### Exercise description:
Whenever a line in the entries below contains the string "ellipse", copy that line.

* * * * *

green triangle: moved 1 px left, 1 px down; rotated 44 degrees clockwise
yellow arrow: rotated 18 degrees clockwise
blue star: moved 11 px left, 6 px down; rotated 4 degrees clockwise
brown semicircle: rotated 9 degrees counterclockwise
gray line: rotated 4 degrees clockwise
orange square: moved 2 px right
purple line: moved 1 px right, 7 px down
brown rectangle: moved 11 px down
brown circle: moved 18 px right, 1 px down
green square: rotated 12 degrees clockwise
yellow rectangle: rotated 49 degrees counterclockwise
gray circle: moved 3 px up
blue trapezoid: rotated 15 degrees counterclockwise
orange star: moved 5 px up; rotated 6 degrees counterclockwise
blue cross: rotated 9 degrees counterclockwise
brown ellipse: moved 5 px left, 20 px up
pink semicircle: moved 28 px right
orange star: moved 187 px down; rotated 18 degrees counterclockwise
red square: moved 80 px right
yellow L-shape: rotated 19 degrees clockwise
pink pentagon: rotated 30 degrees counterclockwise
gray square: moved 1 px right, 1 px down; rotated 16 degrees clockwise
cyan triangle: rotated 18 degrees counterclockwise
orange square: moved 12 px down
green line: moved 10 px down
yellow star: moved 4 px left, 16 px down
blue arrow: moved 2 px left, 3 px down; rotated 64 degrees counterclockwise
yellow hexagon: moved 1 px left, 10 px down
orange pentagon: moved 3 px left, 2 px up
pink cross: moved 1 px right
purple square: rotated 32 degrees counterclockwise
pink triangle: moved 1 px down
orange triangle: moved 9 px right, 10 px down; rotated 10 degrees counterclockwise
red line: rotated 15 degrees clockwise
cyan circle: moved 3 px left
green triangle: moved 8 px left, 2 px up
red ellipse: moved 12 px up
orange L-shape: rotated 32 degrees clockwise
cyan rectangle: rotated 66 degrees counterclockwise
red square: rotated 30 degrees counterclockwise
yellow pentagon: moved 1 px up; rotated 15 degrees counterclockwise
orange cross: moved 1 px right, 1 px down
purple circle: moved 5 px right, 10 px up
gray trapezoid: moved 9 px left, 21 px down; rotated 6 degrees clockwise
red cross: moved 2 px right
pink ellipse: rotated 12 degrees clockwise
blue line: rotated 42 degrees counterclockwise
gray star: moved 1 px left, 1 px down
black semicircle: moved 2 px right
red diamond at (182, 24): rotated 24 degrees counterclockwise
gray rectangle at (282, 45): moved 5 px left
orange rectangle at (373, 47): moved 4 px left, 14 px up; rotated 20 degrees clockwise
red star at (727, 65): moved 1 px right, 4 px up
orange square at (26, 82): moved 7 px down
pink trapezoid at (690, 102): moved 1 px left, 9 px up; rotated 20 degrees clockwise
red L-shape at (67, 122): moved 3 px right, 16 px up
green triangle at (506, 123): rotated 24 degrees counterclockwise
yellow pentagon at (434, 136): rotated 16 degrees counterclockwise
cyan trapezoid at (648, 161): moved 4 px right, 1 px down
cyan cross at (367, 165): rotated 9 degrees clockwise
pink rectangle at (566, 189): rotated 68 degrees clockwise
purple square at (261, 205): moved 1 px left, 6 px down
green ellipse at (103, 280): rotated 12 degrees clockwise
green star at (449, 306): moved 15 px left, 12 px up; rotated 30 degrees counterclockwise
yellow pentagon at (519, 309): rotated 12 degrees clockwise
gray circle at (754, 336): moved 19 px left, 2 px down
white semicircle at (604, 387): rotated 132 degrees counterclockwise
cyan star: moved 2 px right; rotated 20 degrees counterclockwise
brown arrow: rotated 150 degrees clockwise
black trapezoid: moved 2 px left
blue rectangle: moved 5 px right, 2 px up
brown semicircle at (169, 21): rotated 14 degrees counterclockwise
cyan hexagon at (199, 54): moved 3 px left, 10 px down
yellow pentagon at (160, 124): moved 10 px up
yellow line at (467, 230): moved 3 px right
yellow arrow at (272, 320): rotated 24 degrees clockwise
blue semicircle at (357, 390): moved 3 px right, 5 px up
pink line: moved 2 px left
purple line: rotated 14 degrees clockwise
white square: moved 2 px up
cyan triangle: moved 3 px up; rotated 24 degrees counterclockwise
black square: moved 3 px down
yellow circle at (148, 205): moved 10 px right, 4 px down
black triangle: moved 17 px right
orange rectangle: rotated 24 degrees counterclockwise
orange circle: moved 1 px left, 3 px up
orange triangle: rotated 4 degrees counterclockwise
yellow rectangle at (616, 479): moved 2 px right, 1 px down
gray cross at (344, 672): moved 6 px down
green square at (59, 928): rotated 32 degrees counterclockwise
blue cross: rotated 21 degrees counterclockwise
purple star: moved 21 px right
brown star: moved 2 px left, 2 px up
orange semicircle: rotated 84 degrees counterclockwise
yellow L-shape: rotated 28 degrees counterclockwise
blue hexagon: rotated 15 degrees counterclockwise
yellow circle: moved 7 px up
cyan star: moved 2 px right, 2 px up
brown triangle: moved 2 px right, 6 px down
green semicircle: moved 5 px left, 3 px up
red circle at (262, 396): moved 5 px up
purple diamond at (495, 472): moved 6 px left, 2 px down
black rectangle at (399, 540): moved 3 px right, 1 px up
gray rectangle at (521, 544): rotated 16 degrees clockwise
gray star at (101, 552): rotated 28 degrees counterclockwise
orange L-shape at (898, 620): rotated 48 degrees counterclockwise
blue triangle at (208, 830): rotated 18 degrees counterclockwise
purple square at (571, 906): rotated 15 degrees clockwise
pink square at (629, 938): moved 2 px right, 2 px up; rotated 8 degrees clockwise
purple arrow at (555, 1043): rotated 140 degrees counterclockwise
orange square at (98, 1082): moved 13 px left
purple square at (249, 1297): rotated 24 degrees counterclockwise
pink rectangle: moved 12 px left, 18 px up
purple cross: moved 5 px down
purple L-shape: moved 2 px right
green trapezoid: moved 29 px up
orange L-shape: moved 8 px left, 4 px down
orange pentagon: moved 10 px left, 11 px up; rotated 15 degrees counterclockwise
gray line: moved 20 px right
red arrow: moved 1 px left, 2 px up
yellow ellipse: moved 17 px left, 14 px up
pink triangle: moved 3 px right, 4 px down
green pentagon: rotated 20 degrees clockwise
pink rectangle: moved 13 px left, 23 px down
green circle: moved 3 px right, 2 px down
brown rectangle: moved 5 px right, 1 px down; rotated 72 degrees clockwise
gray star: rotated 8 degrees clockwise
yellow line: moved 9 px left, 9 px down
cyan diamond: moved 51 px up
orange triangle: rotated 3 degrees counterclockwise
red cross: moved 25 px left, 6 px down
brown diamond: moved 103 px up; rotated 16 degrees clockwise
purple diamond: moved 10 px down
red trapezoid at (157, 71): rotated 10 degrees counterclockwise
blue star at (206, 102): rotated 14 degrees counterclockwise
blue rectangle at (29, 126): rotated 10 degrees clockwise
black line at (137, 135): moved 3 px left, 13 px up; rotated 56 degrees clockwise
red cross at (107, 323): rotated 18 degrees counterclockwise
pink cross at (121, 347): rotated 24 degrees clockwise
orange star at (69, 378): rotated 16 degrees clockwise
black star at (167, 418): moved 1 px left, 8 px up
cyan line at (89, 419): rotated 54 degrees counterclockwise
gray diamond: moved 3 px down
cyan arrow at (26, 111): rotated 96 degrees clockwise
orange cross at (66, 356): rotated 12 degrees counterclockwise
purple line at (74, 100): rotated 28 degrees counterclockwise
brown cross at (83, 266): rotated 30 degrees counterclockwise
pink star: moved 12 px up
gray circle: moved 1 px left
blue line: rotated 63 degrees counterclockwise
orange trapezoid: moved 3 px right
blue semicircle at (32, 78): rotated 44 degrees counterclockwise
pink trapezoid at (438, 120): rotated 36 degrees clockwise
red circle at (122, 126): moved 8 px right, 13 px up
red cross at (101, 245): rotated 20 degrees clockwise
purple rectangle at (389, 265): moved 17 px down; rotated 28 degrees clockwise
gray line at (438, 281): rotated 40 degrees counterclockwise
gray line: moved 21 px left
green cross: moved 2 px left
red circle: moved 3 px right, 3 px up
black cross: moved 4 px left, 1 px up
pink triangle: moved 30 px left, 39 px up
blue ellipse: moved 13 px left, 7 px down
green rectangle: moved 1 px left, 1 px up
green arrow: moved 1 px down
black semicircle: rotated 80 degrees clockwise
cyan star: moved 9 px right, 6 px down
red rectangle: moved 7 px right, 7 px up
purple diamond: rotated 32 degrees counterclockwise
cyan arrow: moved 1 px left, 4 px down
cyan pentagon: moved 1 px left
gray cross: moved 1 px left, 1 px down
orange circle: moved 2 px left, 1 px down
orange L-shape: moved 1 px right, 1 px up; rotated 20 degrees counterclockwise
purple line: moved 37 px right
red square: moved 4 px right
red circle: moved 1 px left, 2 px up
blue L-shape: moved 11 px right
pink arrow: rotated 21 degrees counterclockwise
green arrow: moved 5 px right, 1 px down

* * * * *

### Exercise result:
brown ellipse: moved 5 px left, 20 px up
red ellipse: moved 12 px up
pink ellipse: rotated 12 degrees clockwise
green ellipse at (103, 280): rotated 12 degrees clockwise
yellow ellipse: moved 17 px left, 14 px up
blue ellipse: moved 13 px left, 7 px down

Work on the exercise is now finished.